INSTRUCTIONS TO FOLLOW: Once you reach the line containing "SW2: button (COM, U1/PA7)" in the entries below, write out that line and each one after it down to the line containing "IC3 pin GP5: none -> GND", exactly and with nothing added.

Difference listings
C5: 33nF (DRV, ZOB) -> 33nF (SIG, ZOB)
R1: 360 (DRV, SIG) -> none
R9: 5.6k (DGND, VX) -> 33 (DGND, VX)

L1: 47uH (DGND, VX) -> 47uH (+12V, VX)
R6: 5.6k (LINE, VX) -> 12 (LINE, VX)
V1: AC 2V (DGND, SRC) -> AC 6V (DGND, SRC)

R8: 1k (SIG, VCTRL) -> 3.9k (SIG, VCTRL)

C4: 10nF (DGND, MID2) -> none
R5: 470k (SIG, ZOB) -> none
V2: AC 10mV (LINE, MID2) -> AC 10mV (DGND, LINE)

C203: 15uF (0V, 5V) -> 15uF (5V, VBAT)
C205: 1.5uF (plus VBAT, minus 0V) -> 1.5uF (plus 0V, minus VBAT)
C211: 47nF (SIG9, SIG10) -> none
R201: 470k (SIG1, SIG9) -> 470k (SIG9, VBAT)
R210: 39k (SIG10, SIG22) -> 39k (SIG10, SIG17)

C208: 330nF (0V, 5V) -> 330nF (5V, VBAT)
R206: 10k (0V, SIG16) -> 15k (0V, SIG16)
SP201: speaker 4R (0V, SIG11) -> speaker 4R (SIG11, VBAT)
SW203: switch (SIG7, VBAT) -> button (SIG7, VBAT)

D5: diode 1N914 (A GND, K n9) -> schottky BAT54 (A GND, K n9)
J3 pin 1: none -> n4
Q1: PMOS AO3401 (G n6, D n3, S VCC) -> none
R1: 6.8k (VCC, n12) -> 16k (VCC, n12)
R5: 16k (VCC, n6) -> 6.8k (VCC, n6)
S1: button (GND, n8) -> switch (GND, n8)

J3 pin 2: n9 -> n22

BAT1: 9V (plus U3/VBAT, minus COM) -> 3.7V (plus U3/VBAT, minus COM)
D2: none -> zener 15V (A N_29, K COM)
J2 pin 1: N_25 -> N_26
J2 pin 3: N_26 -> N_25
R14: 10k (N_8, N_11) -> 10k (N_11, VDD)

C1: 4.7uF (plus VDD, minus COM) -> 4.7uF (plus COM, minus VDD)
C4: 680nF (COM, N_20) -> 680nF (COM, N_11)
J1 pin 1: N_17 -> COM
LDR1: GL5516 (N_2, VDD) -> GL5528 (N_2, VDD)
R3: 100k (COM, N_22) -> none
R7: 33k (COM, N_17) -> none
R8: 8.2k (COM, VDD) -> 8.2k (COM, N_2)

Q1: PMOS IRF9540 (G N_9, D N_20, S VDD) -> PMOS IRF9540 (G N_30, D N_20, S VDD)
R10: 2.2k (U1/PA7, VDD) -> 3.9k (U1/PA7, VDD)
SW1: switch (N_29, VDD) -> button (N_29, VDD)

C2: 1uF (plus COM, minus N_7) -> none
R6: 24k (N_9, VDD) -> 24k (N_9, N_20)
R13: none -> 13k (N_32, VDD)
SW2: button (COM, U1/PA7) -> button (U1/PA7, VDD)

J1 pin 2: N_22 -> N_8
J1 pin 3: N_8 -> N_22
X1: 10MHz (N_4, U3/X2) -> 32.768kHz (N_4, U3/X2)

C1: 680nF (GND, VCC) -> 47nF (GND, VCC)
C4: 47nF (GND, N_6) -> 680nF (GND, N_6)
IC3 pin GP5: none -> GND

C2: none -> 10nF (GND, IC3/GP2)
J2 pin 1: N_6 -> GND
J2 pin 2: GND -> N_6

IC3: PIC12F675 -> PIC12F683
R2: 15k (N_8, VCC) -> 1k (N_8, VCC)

ANSWER BOX:
SW2: button (COM, U1/PA7) -> button (U1/PA7, VDD)

J1 pin 2: N_22 -> N_8
J1 pin 3: N_8 -> N_22
X1: 10MHz (N_4, U3/X2) -> 32.768kHz (N_4, U3/X2)

C1: 680nF (GND, VCC) -> 47nF (GND, VCC)
C4: 47nF (GND, N_6) -> 680nF (GND, N_6)
IC3 pin GP5: none -> GND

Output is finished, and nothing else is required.